== Instruction ==
Copy out every line of the material below word for word, keeping the original order.
---- Data
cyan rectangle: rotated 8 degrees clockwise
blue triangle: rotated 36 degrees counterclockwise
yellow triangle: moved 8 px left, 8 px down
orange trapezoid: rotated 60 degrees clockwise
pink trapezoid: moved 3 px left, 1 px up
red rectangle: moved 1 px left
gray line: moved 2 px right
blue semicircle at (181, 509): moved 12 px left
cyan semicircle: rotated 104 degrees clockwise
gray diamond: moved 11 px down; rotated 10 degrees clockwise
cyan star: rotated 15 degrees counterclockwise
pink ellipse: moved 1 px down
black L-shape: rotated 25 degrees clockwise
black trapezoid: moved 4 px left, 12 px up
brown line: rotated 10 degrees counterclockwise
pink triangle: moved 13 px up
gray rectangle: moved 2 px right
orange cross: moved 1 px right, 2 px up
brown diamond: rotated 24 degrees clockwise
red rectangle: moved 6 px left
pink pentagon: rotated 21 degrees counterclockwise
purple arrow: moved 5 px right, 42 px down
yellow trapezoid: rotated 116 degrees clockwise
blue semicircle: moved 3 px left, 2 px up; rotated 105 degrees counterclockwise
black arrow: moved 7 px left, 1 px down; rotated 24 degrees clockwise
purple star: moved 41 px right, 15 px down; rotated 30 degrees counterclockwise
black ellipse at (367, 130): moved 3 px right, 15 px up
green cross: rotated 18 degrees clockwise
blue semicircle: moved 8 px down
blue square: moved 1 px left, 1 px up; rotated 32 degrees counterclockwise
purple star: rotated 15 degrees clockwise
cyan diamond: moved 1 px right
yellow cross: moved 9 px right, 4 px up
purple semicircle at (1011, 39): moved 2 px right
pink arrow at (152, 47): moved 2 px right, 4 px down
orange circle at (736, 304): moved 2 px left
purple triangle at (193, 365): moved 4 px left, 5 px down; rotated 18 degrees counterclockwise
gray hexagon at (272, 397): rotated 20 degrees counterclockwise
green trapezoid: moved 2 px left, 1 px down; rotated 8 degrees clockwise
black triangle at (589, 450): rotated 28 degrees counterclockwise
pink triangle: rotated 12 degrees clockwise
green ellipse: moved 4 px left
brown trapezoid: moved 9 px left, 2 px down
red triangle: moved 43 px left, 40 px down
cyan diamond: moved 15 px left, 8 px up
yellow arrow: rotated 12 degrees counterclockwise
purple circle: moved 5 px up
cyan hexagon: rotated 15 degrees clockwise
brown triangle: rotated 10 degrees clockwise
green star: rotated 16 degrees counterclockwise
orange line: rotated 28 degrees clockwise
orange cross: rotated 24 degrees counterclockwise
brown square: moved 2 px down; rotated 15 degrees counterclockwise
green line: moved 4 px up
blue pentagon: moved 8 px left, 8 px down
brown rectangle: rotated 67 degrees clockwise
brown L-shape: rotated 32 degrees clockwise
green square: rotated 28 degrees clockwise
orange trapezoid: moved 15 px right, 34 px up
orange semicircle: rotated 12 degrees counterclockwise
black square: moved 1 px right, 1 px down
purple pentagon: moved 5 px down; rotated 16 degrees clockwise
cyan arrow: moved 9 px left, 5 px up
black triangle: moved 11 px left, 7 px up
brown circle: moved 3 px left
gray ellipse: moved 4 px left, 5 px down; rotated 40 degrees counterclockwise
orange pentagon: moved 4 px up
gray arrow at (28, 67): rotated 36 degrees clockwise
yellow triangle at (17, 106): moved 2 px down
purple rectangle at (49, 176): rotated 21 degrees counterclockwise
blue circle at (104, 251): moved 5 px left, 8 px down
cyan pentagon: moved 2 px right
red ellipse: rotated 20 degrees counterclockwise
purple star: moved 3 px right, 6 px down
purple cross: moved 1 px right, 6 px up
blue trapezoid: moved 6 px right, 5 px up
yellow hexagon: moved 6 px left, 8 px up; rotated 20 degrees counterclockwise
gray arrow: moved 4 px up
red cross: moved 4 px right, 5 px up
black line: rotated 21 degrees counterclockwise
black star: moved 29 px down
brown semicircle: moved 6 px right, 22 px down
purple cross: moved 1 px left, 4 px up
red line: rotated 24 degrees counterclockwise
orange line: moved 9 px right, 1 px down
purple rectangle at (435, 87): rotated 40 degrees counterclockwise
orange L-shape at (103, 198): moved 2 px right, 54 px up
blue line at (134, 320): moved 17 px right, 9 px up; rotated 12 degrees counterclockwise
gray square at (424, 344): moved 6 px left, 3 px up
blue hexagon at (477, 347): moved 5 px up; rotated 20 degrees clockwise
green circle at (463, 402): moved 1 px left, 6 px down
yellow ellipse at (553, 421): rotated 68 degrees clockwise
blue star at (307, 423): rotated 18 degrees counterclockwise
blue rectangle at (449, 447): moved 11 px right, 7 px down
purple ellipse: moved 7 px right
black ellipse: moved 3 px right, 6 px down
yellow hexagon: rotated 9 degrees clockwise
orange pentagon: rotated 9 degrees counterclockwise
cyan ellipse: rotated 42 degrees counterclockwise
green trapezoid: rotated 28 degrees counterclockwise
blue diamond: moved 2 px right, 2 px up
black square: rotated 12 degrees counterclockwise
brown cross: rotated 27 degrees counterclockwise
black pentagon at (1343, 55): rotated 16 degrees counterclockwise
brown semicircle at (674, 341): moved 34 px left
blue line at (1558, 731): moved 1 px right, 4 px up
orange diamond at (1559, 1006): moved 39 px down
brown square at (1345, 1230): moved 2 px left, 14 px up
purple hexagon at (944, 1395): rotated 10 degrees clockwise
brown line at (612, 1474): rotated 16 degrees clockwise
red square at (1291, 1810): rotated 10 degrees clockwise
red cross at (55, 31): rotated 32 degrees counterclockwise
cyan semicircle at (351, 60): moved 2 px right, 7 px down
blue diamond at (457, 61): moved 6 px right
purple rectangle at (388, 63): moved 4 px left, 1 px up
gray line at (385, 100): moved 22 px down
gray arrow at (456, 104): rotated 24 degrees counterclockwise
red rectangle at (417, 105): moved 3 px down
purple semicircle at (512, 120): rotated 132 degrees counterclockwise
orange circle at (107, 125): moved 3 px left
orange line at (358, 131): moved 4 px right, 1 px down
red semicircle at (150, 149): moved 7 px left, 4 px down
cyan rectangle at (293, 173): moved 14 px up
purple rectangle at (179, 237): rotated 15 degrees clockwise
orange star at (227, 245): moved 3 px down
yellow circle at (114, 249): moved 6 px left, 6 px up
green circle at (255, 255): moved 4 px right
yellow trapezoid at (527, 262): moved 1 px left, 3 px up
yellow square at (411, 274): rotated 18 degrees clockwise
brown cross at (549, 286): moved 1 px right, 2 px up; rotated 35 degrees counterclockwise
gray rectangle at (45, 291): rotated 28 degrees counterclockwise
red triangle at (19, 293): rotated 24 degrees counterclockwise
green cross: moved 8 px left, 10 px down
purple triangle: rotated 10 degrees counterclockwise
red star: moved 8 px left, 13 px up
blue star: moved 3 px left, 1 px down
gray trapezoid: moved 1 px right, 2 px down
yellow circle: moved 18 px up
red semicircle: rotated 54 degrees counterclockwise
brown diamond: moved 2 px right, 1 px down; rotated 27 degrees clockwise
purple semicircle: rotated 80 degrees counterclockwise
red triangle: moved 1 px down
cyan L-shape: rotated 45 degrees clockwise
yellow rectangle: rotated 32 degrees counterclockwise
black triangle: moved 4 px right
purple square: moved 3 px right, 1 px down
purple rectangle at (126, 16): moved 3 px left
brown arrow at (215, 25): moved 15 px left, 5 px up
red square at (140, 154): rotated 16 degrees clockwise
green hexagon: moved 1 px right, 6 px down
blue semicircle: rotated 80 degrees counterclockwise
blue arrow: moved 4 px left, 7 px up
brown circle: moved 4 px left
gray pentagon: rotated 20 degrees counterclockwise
--------
== Written solution ==
cyan rectangle: rotated 8 degrees clockwise
blue triangle: rotated 36 degrees counterclockwise
yellow triangle: moved 8 px left, 8 px down
orange trapezoid: rotated 60 degrees clockwise
pink trapezoid: moved 3 px left, 1 px up
red rectangle: moved 1 px left
gray line: moved 2 px right
blue semicircle at (181, 509): moved 12 px left
cyan semicircle: rotated 104 degrees clockwise
gray diamond: moved 11 px down; rotated 10 degrees clockwise
cyan star: rotated 15 degrees counterclockwise
pink ellipse: moved 1 px down
black L-shape: rotated 25 degrees clockwise
black trapezoid: moved 4 px left, 12 px up
brown line: rotated 10 degrees counterclockwise
pink triangle: moved 13 px up
gray rectangle: moved 2 px right
orange cross: moved 1 px right, 2 px up
brown diamond: rotated 24 degrees clockwise
red rectangle: moved 6 px left
pink pentagon: rotated 21 degrees counterclockwise
purple arrow: moved 5 px right, 42 px down
yellow trapezoid: rotated 116 degrees clockwise
blue semicircle: moved 3 px left, 2 px up; rotated 105 degrees counterclockwise
black arrow: moved 7 px left, 1 px down; rotated 24 degrees clockwise
purple star: moved 41 px right, 15 px down; rotated 30 degrees counterclockwise
black ellipse at (367, 130): moved 3 px right, 15 px up
green cross: rotated 18 degrees clockwise
blue semicircle: moved 8 px down
blue square: moved 1 px left, 1 px up; rotated 32 degrees counterclockwise
purple star: rotated 15 degrees clockwise
cyan diamond: moved 1 px right
yellow cross: moved 9 px right, 4 px up
purple semicircle at (1011, 39): moved 2 px right
pink arrow at (152, 47): moved 2 px right, 4 px down
orange circle at (736, 304): moved 2 px left
purple triangle at (193, 365): moved 4 px left, 5 px down; rotated 18 degrees counterclockwise
gray hexagon at (272, 397): rotated 20 degrees counterclockwise
green trapezoid: moved 2 px left, 1 px down; rotated 8 degrees clockwise
black triangle at (589, 450): rotated 28 degrees counterclockwise
pink triangle: rotated 12 degrees clockwise
green ellipse: moved 4 px left
brown trapezoid: moved 9 px left, 2 px down
red triangle: moved 43 px left, 40 px down
cyan diamond: moved 15 px left, 8 px up
yellow arrow: rotated 12 degrees counterclockwise
purple circle: moved 5 px up
cyan hexagon: rotated 15 degrees clockwise
brown triangle: rotated 10 degrees clockwise
green star: rotated 16 degrees counterclockwise
orange line: rotated 28 degrees clockwise
orange cross: rotated 24 degrees counterclockwise
brown square: moved 2 px down; rotated 15 degrees counterclockwise
green line: moved 4 px up
blue pentagon: moved 8 px left, 8 px down
brown rectangle: rotated 67 degrees clockwise
brown L-shape: rotated 32 degrees clockwise
green square: rotated 28 degrees clockwise
orange trapezoid: moved 15 px right, 34 px up
orange semicircle: rotated 12 degrees counterclockwise
black square: moved 1 px right, 1 px down
purple pentagon: moved 5 px down; rotated 16 degrees clockwise
cyan arrow: moved 9 px left, 5 px up
black triangle: moved 11 px left, 7 px up
brown circle: moved 3 px left
gray ellipse: moved 4 px left, 5 px down; rotated 40 degrees counterclockwise
orange pentagon: moved 4 px up
gray arrow at (28, 67): rotated 36 degrees clockwise
yellow triangle at (17, 106): moved 2 px down
purple rectangle at (49, 176): rotated 21 degrees counterclockwise
blue circle at (104, 251): moved 5 px left, 8 px down
cyan pentagon: moved 2 px right
red ellipse: rotated 20 degrees counterclockwise
purple star: moved 3 px right, 6 px down
purple cross: moved 1 px right, 6 px up
blue trapezoid: moved 6 px right, 5 px up
yellow hexagon: moved 6 px left, 8 px up; rotated 20 degrees counterclockwise
gray arrow: moved 4 px up
red cross: moved 4 px right, 5 px up
black line: rotated 21 degrees counterclockwise
black star: moved 29 px down
brown semicircle: moved 6 px right, 22 px down
purple cross: moved 1 px left, 4 px up
red line: rotated 24 degrees counterclockwise
orange line: moved 9 px right, 1 px down
purple rectangle at (435, 87): rotated 40 degrees counterclockwise
orange L-shape at (103, 198): moved 2 px right, 54 px up
blue line at (134, 320): moved 17 px right, 9 px up; rotated 12 degrees counterclockwise
gray square at (424, 344): moved 6 px left, 3 px up
blue hexagon at (477, 347): moved 5 px up; rotated 20 degrees clockwise
green circle at (463, 402): moved 1 px left, 6 px down
yellow ellipse at (553, 421): rotated 68 degrees clockwise
blue star at (307, 423): rotated 18 degrees counterclockwise
blue rectangle at (449, 447): moved 11 px right, 7 px down
purple ellipse: moved 7 px right
black ellipse: moved 3 px right, 6 px down
yellow hexagon: rotated 9 degrees clockwise
orange pentagon: rotated 9 degrees counterclockwise
cyan ellipse: rotated 42 degrees counterclockwise
green trapezoid: rotated 28 degrees counterclockwise
blue diamond: moved 2 px right, 2 px up
black square: rotated 12 degrees counterclockwise
brown cross: rotated 27 degrees counterclockwise
black pentagon at (1343, 55): rotated 16 degrees counterclockwise
brown semicircle at (674, 341): moved 34 px left
blue line at (1558, 731): moved 1 px right, 4 px up
orange diamond at (1559, 1006): moved 39 px down
brown square at (1345, 1230): moved 2 px left, 14 px up
purple hexagon at (944, 1395): rotated 10 degrees clockwise
brown line at (612, 1474): rotated 16 degrees clockwise
red square at (1291, 1810): rotated 10 degrees clockwise
red cross at (55, 31): rotated 32 degrees counterclockwise
cyan semicircle at (351, 60): moved 2 px right, 7 px down
blue diamond at (457, 61): moved 6 px right
purple rectangle at (388, 63): moved 4 px left, 1 px up
gray line at (385, 100): moved 22 px down
gray arrow at (456, 104): rotated 24 degrees counterclockwise
red rectangle at (417, 105): moved 3 px down
purple semicircle at (512, 120): rotated 132 degrees counterclockwise
orange circle at (107, 125): moved 3 px left
orange line at (358, 131): moved 4 px right, 1 px down
red semicircle at (150, 149): moved 7 px left, 4 px down
cyan rectangle at (293, 173): moved 14 px up
purple rectangle at (179, 237): rotated 15 degrees clockwise
orange star at (227, 245): moved 3 px down
yellow circle at (114, 249): moved 6 px left, 6 px up
green circle at (255, 255): moved 4 px right
yellow trapezoid at (527, 262): moved 1 px left, 3 px up
yellow square at (411, 274): rotated 18 degrees clockwise
brown cross at (549, 286): moved 1 px right, 2 px up; rotated 35 degrees counterclockwise
gray rectangle at (45, 291): rotated 28 degrees counterclockwise
red triangle at (19, 293): rotated 24 degrees counterclockwise
green cross: moved 8 px left, 10 px down
purple triangle: rotated 10 degrees counterclockwise
red star: moved 8 px left, 13 px up
blue star: moved 3 px left, 1 px down
gray trapezoid: moved 1 px right, 2 px down
yellow circle: moved 18 px up
red semicircle: rotated 54 degrees counterclockwise
brown diamond: moved 2 px right, 1 px down; rotated 27 degrees clockwise
purple semicircle: rotated 80 degrees counterclockwise
red triangle: moved 1 px down
cyan L-shape: rotated 45 degrees clockwise
yellow rectangle: rotated 32 degrees counterclockwise
black triangle: moved 4 px right
purple square: moved 3 px right, 1 px down
purple rectangle at (126, 16): moved 3 px left
brown arrow at (215, 25): moved 15 px left, 5 px up
red square at (140, 154): rotated 16 degrees clockwise
green hexagon: moved 1 px right, 6 px down
blue semicircle: rotated 80 degrees counterclockwise
blue arrow: moved 4 px left, 7 px up
brown circle: moved 4 px left
gray pentagon: rotated 20 degrees counterclockwise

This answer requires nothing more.